[Stored data entries]

--- START ---

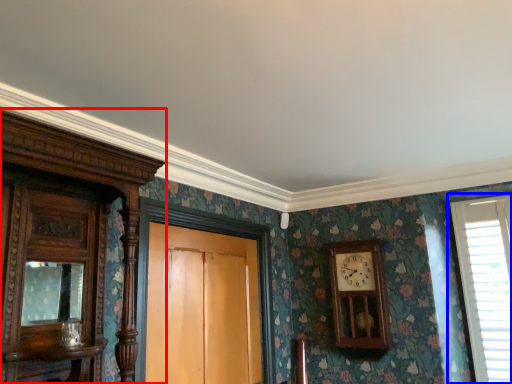
Question: Which object appears closest to the camera in this image, cabinetry (highlighted by a red box) or window (highlighted by a blue box)?

Choices:
 (A) cabinetry
 (B) window

Answer: (A)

--- END ---

Work item:
Copy the rows above verbatim, omitting the pictures.

Task response:
Question: Which object appears closest to the camera in this image, cabinetry (highlighted by a red box) or window (highlighted by a blue box)?

Choices:
 (A) cabinetry
 (B) window

Answer: (A)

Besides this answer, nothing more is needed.